Task to complete: Records follow. Select each line holding "grey".

Collected data entries:
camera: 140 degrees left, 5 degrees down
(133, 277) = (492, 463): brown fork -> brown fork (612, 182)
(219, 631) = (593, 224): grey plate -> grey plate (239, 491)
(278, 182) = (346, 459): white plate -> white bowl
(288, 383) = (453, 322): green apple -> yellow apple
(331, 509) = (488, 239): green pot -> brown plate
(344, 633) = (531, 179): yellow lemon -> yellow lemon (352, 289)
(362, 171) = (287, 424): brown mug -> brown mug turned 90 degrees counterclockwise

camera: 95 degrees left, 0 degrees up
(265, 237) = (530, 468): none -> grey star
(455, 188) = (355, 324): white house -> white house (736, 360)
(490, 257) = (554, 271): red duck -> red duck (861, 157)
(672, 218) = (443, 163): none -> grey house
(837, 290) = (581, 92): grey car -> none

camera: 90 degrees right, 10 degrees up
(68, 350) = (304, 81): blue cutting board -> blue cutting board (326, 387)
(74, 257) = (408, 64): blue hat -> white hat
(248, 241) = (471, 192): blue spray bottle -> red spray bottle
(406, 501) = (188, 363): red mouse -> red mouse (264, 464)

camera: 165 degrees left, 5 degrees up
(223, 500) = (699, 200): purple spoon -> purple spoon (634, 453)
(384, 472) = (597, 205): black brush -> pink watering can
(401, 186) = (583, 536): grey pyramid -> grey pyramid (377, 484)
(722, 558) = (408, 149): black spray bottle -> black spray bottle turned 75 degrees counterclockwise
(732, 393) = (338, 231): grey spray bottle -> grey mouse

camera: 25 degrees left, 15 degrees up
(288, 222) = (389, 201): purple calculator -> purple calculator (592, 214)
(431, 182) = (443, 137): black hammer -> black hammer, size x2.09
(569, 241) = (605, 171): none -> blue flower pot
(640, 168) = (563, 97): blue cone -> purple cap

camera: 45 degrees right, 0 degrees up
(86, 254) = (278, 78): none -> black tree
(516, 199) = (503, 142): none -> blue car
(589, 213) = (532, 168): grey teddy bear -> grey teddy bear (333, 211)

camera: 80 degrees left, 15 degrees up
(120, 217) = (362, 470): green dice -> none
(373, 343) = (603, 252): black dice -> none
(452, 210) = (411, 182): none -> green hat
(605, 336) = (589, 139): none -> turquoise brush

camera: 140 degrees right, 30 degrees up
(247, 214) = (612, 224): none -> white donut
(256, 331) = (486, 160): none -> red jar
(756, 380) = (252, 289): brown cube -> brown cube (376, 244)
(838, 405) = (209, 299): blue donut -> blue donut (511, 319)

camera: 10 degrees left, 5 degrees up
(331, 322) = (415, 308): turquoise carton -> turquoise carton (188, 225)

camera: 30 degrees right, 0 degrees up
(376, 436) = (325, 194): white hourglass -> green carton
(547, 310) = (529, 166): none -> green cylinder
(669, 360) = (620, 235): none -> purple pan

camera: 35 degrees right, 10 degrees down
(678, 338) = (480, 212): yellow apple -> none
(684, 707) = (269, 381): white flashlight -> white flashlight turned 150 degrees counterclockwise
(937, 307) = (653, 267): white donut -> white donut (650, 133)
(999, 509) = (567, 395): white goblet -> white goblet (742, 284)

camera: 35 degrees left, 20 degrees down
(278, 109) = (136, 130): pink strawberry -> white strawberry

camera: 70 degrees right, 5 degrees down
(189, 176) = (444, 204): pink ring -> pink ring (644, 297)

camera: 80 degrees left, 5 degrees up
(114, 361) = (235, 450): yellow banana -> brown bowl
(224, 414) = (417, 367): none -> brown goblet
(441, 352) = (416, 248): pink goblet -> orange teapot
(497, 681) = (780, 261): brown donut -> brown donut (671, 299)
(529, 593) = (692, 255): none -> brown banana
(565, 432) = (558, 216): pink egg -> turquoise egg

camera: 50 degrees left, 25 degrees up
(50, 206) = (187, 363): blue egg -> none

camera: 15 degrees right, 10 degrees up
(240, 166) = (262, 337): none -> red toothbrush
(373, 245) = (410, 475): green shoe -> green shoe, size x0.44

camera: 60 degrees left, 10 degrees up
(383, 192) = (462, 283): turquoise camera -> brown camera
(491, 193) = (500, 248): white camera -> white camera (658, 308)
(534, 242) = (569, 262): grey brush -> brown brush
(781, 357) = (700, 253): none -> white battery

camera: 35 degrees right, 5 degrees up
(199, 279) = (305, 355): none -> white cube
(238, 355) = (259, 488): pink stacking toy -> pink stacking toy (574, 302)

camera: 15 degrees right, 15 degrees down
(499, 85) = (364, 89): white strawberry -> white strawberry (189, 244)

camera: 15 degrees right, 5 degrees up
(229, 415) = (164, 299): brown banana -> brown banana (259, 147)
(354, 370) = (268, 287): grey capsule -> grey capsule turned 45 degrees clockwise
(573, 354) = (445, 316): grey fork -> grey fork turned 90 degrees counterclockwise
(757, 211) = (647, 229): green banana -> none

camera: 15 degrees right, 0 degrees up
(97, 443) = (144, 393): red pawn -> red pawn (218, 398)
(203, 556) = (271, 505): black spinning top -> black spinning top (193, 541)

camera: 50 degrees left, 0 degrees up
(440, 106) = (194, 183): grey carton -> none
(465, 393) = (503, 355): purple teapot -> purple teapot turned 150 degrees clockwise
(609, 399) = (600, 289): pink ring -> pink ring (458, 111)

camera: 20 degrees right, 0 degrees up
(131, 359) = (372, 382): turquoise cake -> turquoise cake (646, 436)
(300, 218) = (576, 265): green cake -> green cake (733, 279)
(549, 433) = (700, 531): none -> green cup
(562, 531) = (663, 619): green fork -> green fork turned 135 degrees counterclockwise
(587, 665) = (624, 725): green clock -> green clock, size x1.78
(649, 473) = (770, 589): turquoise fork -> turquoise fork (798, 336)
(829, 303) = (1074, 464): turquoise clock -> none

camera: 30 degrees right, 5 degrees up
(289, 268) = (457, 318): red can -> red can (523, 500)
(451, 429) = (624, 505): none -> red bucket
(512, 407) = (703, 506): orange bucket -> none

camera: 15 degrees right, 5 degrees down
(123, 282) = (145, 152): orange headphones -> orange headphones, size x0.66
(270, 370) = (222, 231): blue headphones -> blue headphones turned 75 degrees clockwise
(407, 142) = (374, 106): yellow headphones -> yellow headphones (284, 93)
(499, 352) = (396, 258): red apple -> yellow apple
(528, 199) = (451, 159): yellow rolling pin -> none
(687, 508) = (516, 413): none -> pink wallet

Exercise response:
(219, 631) = (593, 224): grey plate -> grey plate (239, 491)
(265, 237) = (530, 468): none -> grey star
(672, 218) = (443, 163): none -> grey house
(837, 290) = (581, 92): grey car -> none
(401, 186) = (583, 536): grey pyramid -> grey pyramid (377, 484)
(732, 393) = (338, 231): grey spray bottle -> grey mouse
(589, 213) = (532, 168): grey teddy bear -> grey teddy bear (333, 211)
(534, 242) = (569, 262): grey brush -> brown brush
(354, 370) = (268, 287): grey capsule -> grey capsule turned 45 degrees clockwise
(573, 354) = (445, 316): grey fork -> grey fork turned 90 degrees counterclockwise
(440, 106) = (194, 183): grey carton -> none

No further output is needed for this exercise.